Provided information:
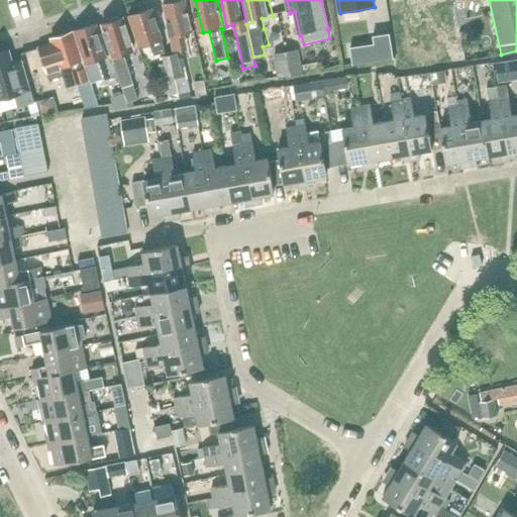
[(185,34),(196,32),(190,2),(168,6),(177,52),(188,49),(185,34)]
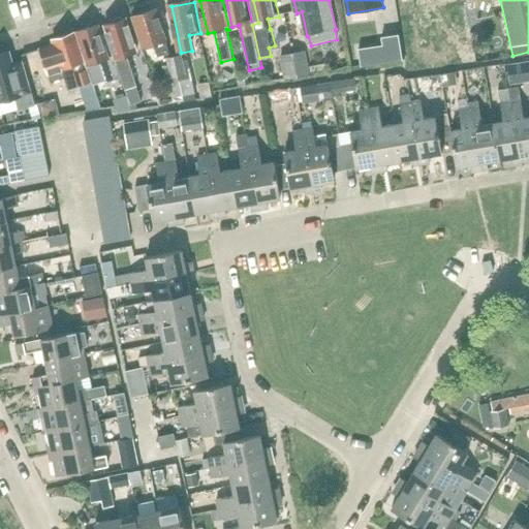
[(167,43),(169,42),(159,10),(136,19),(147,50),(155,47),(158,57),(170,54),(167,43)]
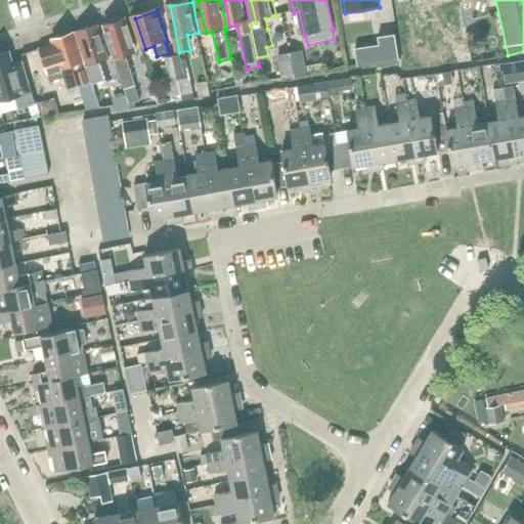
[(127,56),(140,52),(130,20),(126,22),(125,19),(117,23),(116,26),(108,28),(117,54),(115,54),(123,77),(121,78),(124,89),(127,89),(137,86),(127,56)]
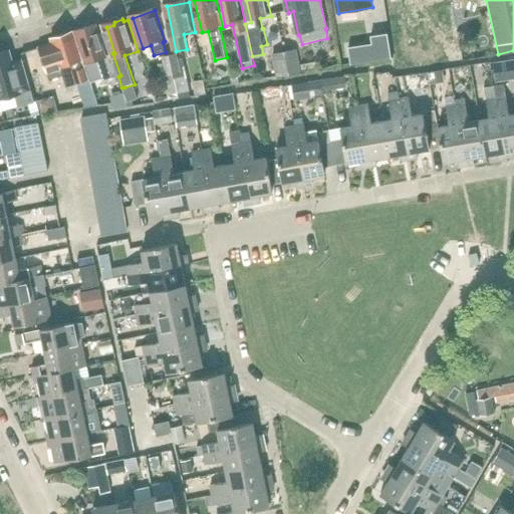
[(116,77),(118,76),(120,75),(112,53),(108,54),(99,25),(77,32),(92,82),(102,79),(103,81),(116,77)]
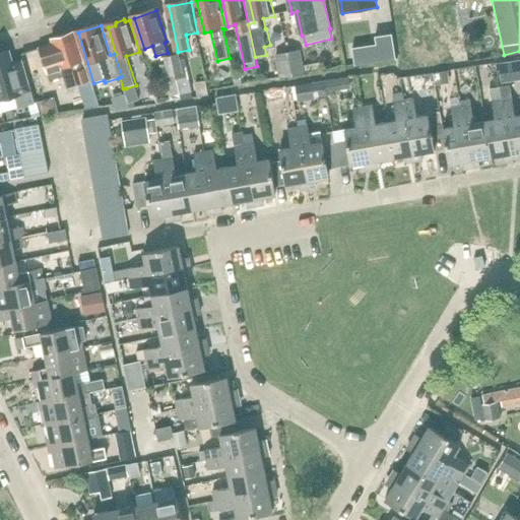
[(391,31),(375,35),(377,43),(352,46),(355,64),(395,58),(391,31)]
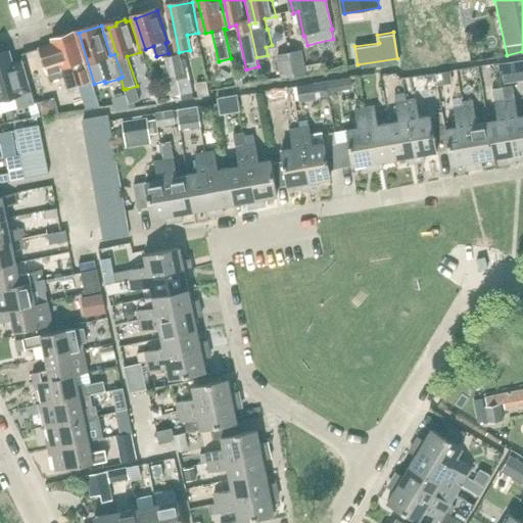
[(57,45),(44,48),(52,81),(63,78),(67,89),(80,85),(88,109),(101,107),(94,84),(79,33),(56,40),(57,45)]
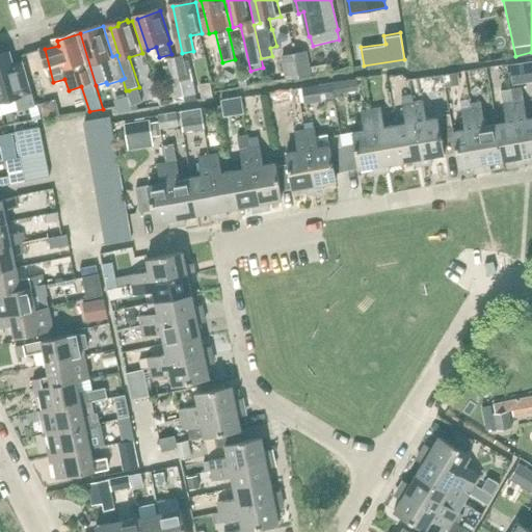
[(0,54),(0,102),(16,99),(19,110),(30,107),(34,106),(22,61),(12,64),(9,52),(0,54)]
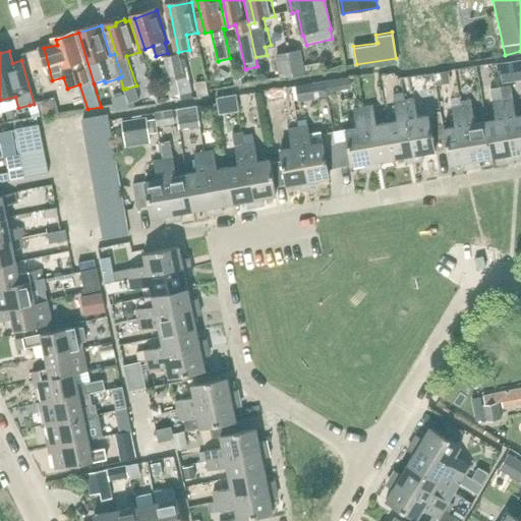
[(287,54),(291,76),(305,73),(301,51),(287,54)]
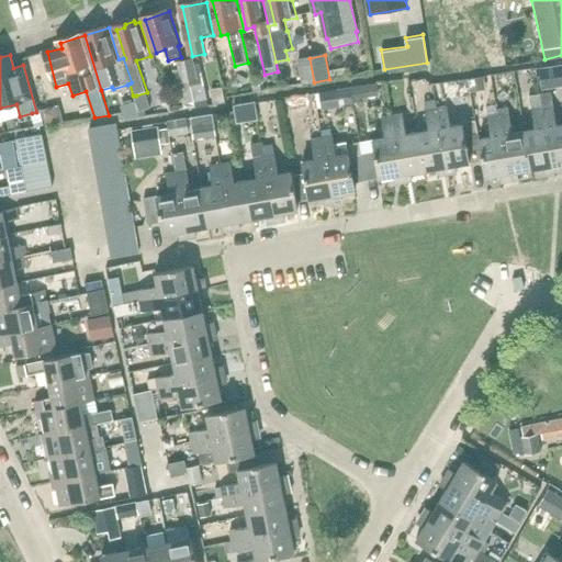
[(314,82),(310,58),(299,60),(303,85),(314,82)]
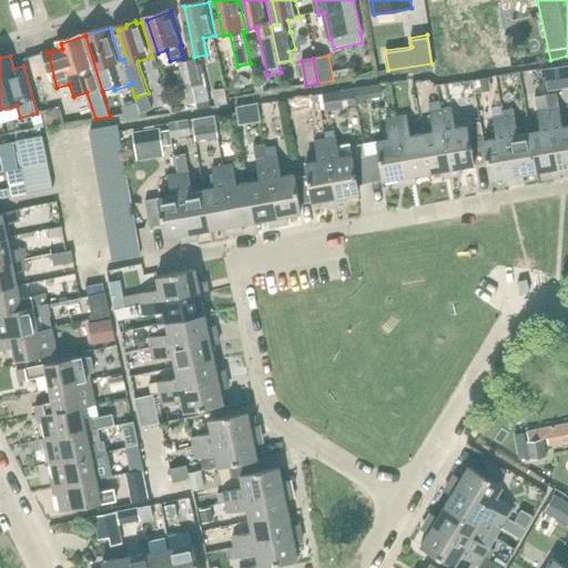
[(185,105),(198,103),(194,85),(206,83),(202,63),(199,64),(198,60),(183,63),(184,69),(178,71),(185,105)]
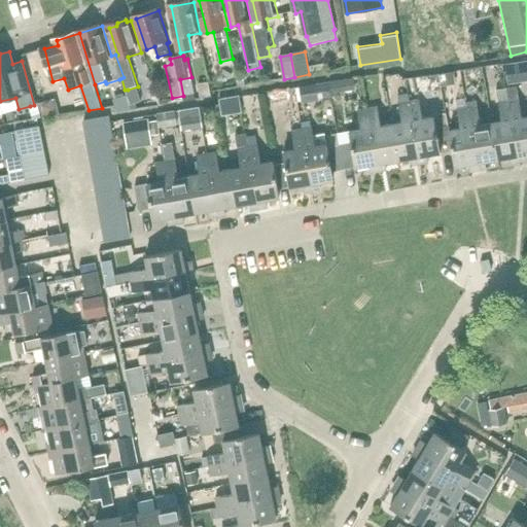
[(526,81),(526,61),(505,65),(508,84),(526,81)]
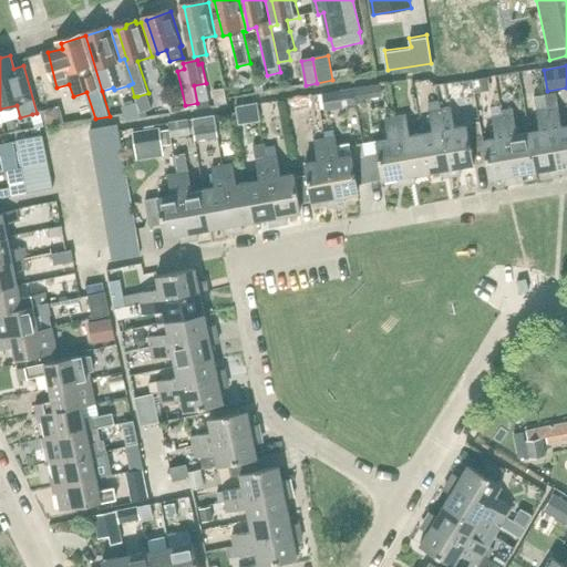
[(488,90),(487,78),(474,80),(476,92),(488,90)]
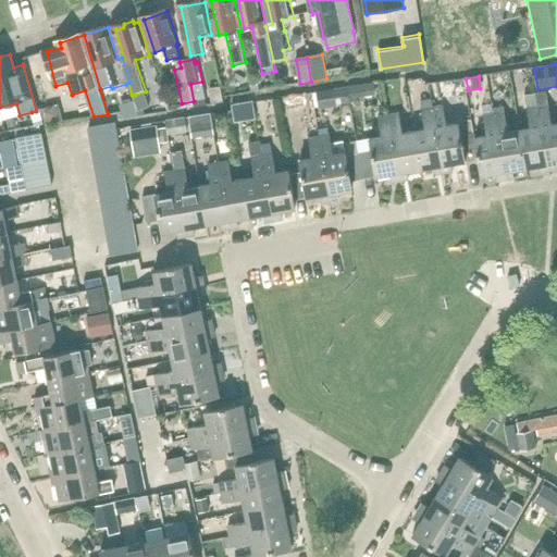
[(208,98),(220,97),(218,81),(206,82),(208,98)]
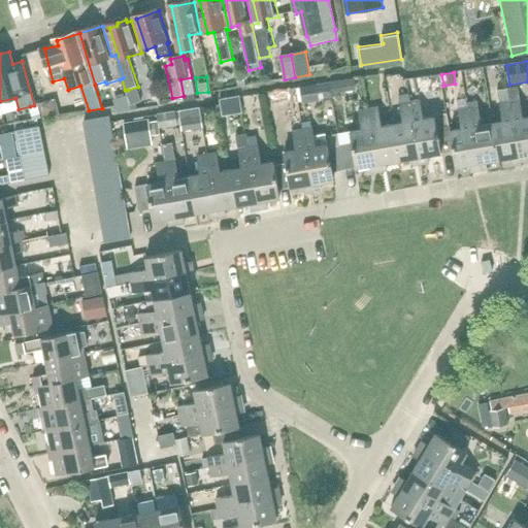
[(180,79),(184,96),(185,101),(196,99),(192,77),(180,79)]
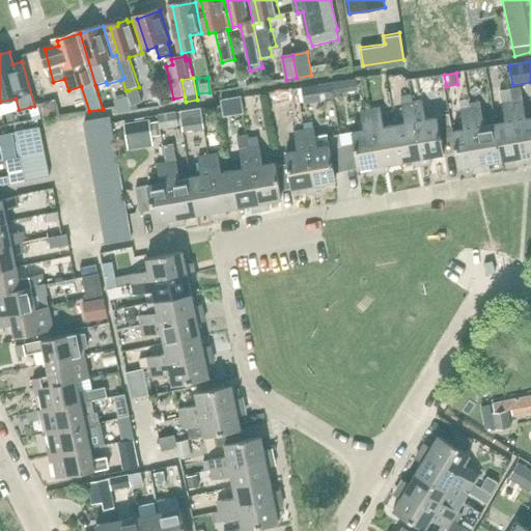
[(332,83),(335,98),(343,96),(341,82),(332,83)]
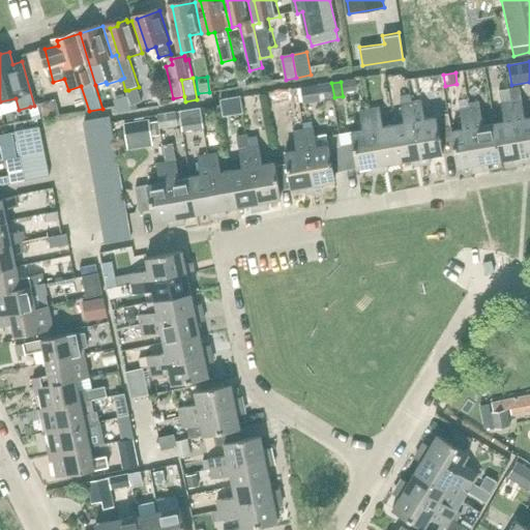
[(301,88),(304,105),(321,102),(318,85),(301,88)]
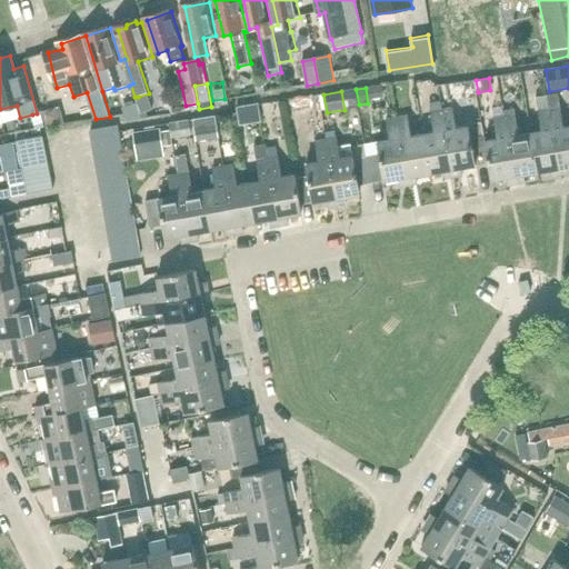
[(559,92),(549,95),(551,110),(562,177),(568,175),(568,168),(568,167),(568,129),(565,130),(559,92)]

What to work on: Every record above needs to be repeated exactly; pictures are to be left out.

Completed exercise:
[(185,34),(196,32),(190,2),(168,6),(177,52),(188,49),(185,34)]
[(167,43),(169,42),(159,10),(136,19),(147,50),(155,47),(158,57),(170,54),(167,43)]
[(127,56),(140,52),(130,20),(126,22),(125,19),(117,23),(116,26),(108,28),(117,54),(115,54),(123,77),(121,78),(124,89),(127,89),(137,86),(127,56)]
[(116,77),(118,76),(120,75),(112,53),(108,54),(99,25),(77,32),(92,82),(102,79),(103,81),(116,77)]
[(391,31),(375,35),(377,43),(352,46),(355,64),(395,58),(391,31)]
[(57,45),(44,48),(52,81),(63,78),(67,89),(80,85),(88,109),(101,107),(94,84),(79,33),(56,40),(57,45)]
[(0,54),(0,102),(16,99),(19,110),(30,107),(34,106),(22,61),(12,64),(9,52),(0,54)]
[(287,54),(291,76),(305,73),(301,51),(287,54)]
[(314,82),(310,58),(299,60),(303,85),(314,82)]
[(185,105),(198,103),(194,85),(206,83),(202,63),(199,64),(198,60),(183,63),(184,69),(178,71),(185,105)]
[(526,81),(526,61),(505,65),(508,84),(526,81)]
[(488,90),(487,78),(474,80),(476,92),(488,90)]
[(208,98),(220,97),(218,81),(206,82),(208,98)]
[(180,79),(184,96),(185,101),(196,99),(192,77),(180,79)]
[(332,83),(335,98),(343,96),(341,82),(332,83)]
[(301,88),(304,105),(321,102),(318,85),(301,88)]
[(559,92),(549,95),(551,110),(562,177),(568,175),(568,168),(568,167),(568,129),(565,130),(559,92)]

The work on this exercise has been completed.